Images with polygon outlines:
[Start of Attachment]
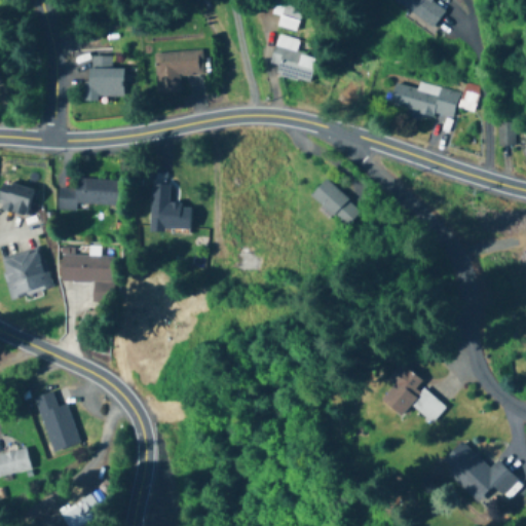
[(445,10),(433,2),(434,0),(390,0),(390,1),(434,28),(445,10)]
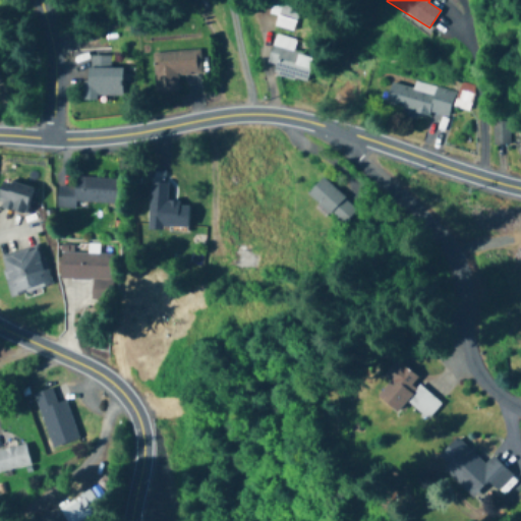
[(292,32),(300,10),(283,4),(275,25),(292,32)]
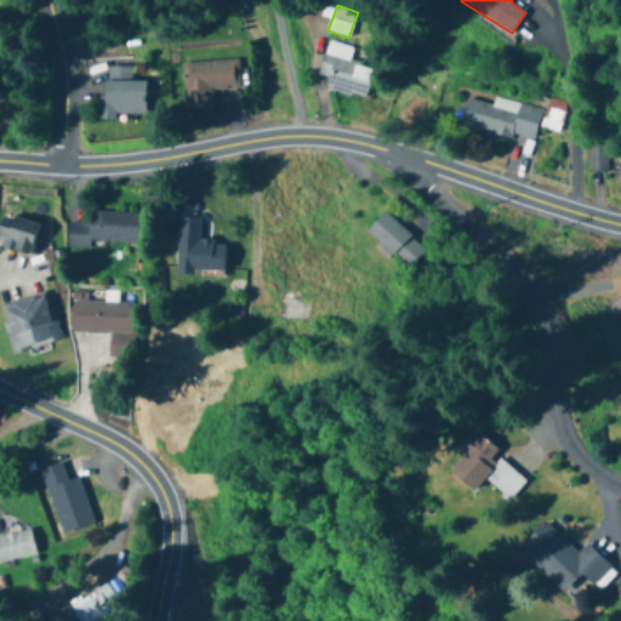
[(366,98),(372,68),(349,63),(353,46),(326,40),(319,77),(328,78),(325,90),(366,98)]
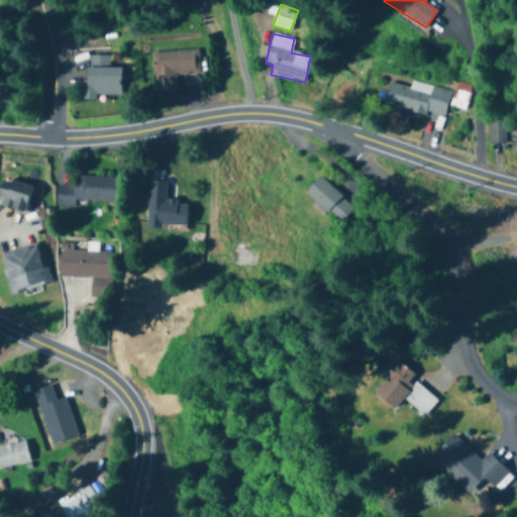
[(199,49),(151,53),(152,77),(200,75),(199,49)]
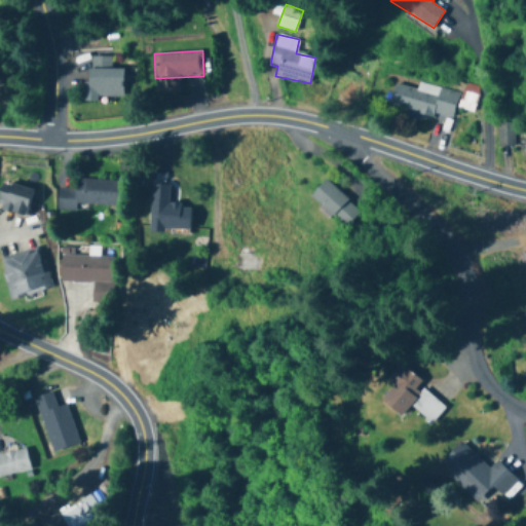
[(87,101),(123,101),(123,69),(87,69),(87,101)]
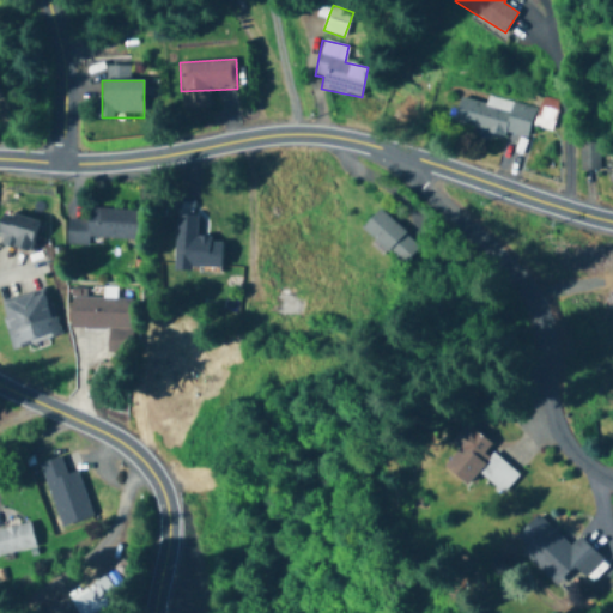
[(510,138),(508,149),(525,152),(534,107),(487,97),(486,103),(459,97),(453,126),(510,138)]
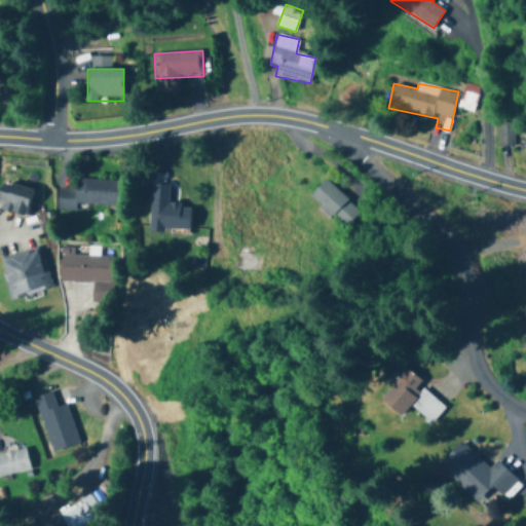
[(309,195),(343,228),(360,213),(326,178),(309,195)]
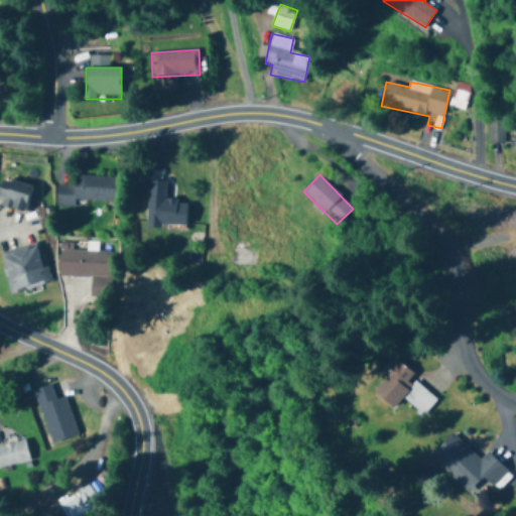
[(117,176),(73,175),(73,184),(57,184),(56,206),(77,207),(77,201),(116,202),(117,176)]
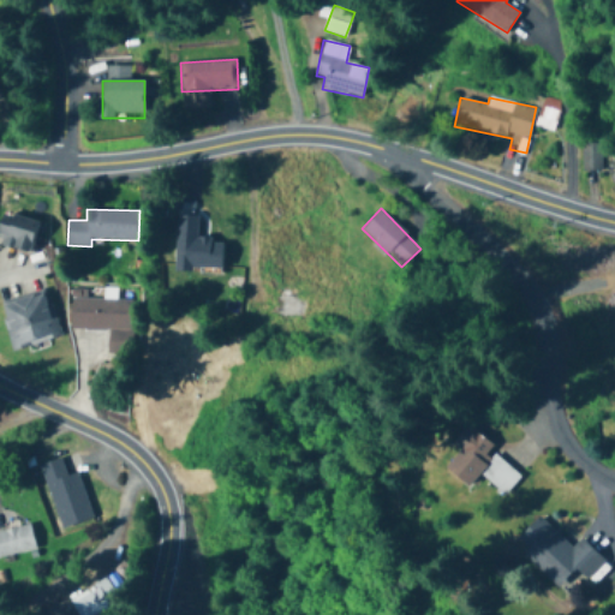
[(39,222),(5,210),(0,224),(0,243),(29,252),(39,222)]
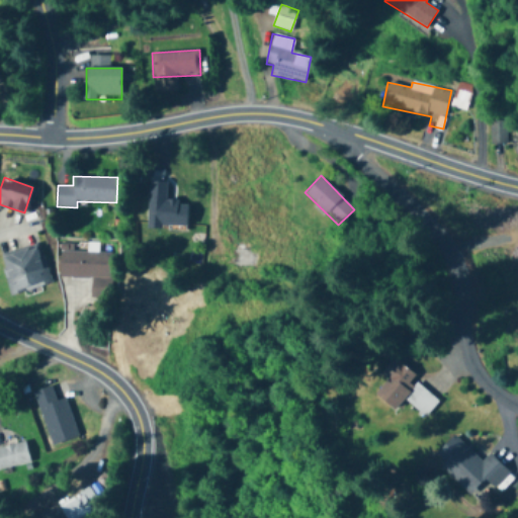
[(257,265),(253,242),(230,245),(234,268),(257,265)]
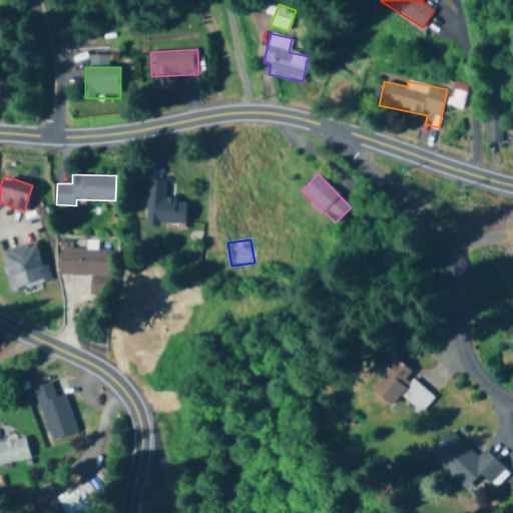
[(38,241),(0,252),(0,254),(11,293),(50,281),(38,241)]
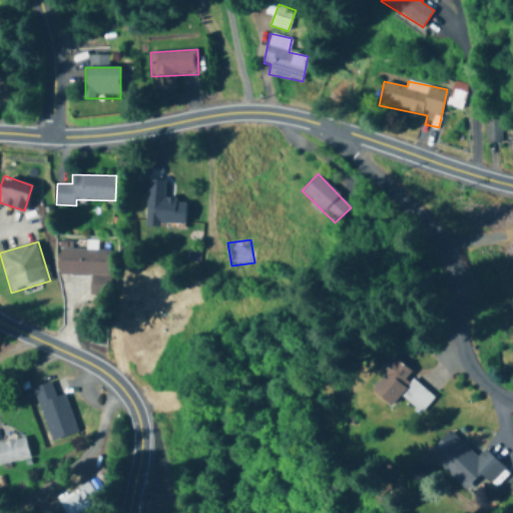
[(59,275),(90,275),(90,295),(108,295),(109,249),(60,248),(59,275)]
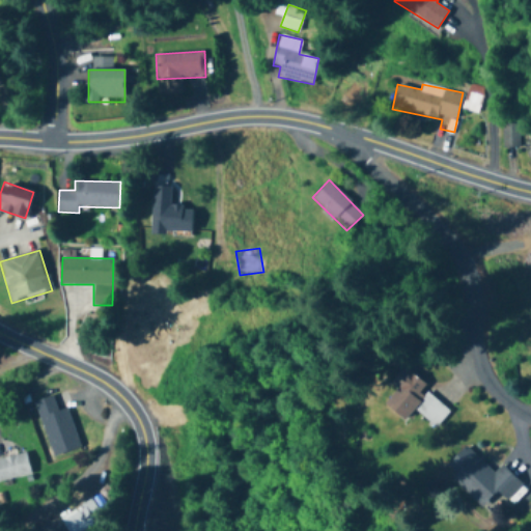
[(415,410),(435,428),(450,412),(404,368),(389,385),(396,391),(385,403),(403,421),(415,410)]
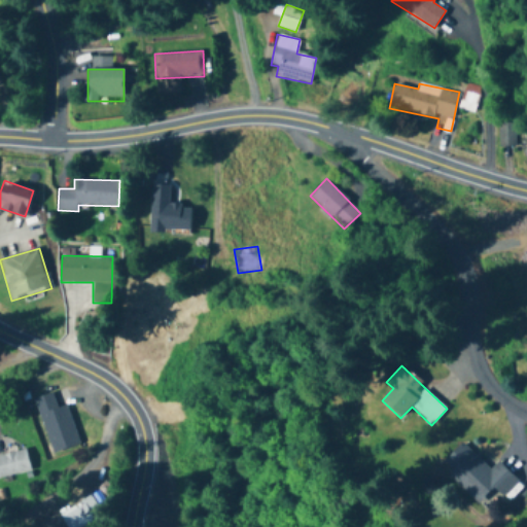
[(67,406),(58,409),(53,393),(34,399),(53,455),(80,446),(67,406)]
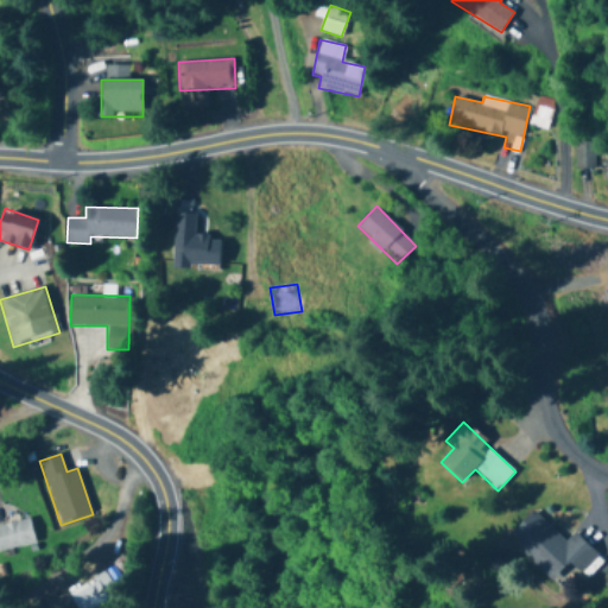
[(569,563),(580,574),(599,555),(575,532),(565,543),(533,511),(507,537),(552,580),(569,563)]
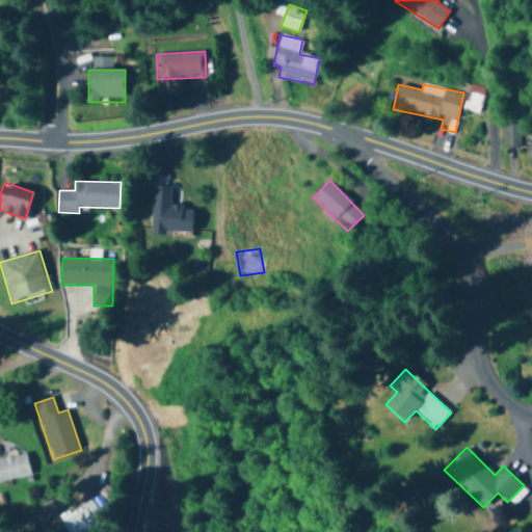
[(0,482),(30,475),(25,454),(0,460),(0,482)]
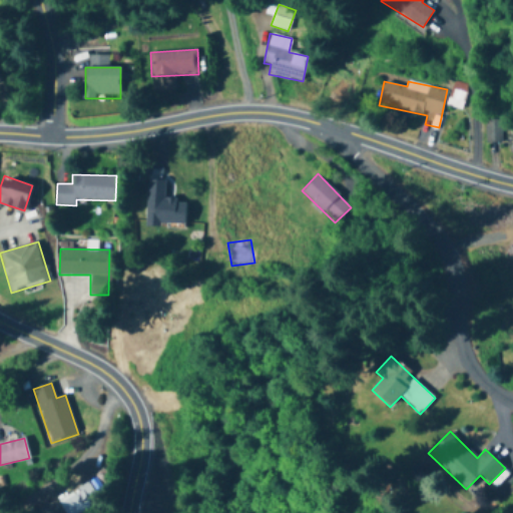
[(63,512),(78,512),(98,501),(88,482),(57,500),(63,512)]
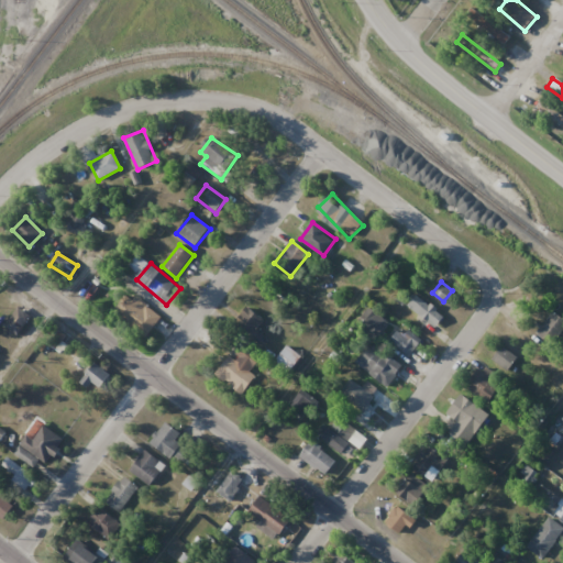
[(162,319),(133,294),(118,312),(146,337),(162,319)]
[End of Attachment]
WHAT YOU ARE ASKED TO DO
In the copy, each entry above must match exactly, and no picture may be carried over.

WRITTEN SOLUTION
[(445,10),(433,2),(434,0),(390,0),(390,1),(434,28),(445,10)]
[(292,32),(300,10),(283,4),(275,25),(292,32)]
[(366,98),(372,68),(349,63),(353,46),(326,40),(319,77),(328,78),(325,90),(366,98)]
[(199,49),(151,53),(152,77),(200,75),(199,49)]
[(87,101),(123,101),(123,69),(87,69),(87,101)]
[(510,138),(508,149),(525,152),(534,107),(487,97),(486,103),(459,97),(453,126),(510,138)]
[(309,195),(343,228),(360,213),(326,178),(309,195)]
[(117,176),(73,175),(73,184),(57,184),(56,206),(77,207),(77,201),(116,202),(117,176)]
[(39,222),(5,210),(0,224),(0,243),(29,252),(39,222)]
[(257,265),(253,242),(230,245),(234,268),(257,265)]
[(38,241),(0,252),(0,254),(11,293),(50,281),(38,241)]
[(59,275),(90,275),(90,295),(108,295),(109,249),(60,248),(59,275)]
[(415,410),(435,428),(450,412),(404,368),(389,385),(396,391),(385,403),(403,421),(415,410)]
[(67,406),(58,409),(53,393),(34,399),(53,455),(80,446),(67,406)]
[(569,563),(580,574),(599,555),(575,532),(565,543),(533,511),(507,537),(552,580),(569,563)]
[(0,482),(30,475),(25,454),(0,460),(0,482)]
[(63,512),(78,512),(98,501),(88,482),(57,500),(63,512)]
[(162,319),(133,294),(118,312),(146,337),(162,319)]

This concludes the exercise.